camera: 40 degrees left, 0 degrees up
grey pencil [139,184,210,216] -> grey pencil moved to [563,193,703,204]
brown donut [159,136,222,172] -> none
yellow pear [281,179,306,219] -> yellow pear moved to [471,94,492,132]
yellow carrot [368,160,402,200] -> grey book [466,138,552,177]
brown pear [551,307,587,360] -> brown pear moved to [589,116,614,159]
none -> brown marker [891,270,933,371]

_ _ _ _ _

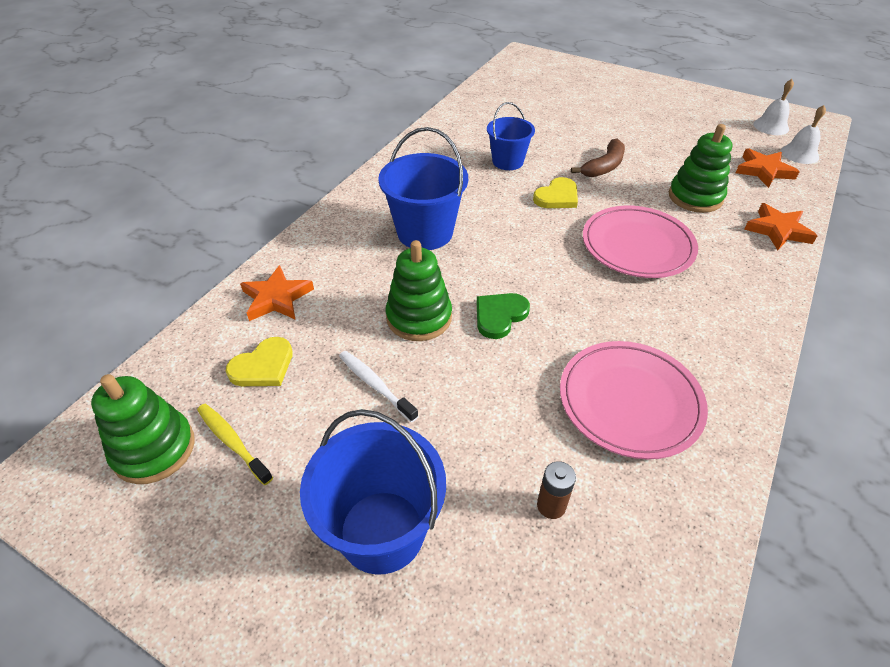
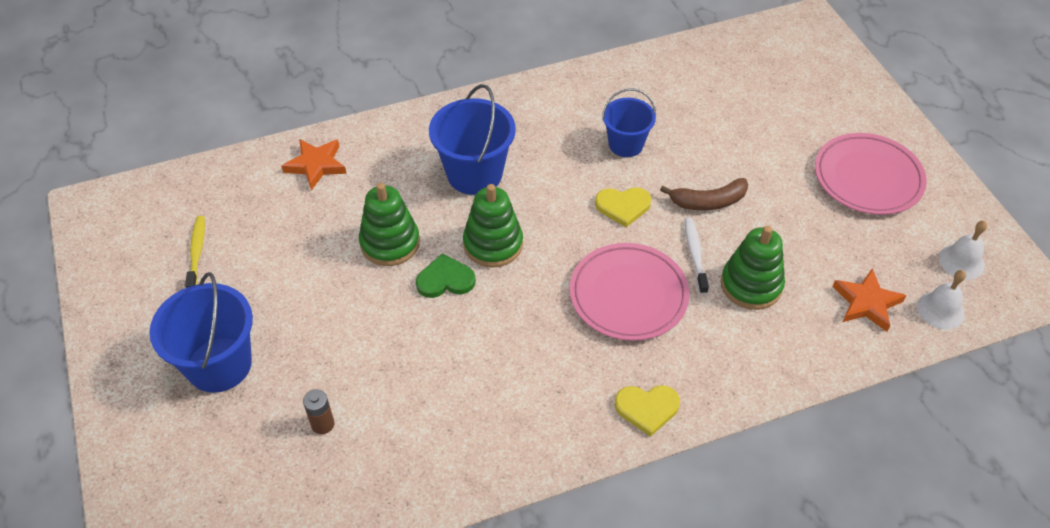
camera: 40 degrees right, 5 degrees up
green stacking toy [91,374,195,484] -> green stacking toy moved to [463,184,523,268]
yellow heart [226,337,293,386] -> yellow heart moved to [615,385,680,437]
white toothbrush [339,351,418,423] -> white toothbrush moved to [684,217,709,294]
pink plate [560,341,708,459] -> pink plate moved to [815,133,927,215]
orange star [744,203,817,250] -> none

_ _ _ _ _

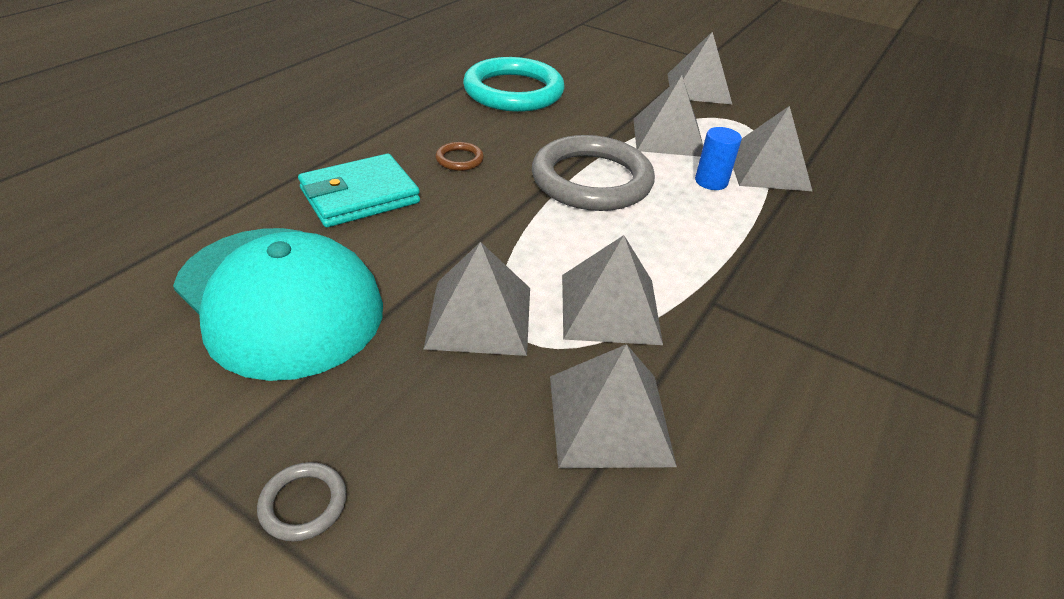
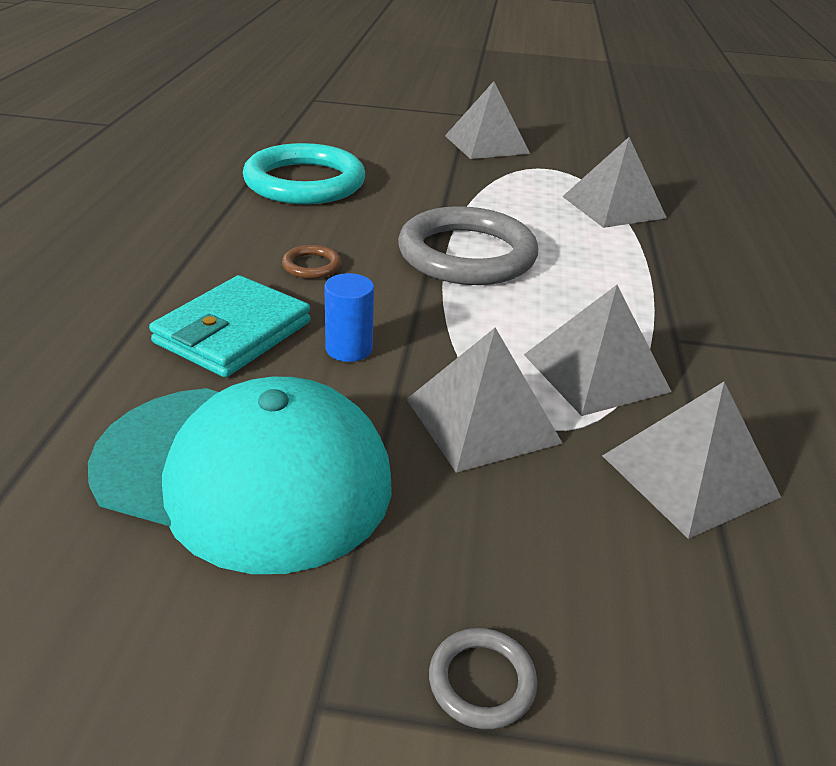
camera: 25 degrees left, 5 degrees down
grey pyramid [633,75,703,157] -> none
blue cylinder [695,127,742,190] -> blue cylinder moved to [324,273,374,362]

_ _ _ _ _

### WHAT IS BEING ASKED
In the listing above, locate the line containing "yellow carrot [368,160,402,200]" and the line containing "none -> brown marker [891,270,933,371]", then transcribe both and every line between them verbatim.

### TASK SOLUTION
yellow carrot [368,160,402,200] -> grey book [466,138,552,177]
brown pear [551,307,587,360] -> brown pear moved to [589,116,614,159]
none -> brown marker [891,270,933,371]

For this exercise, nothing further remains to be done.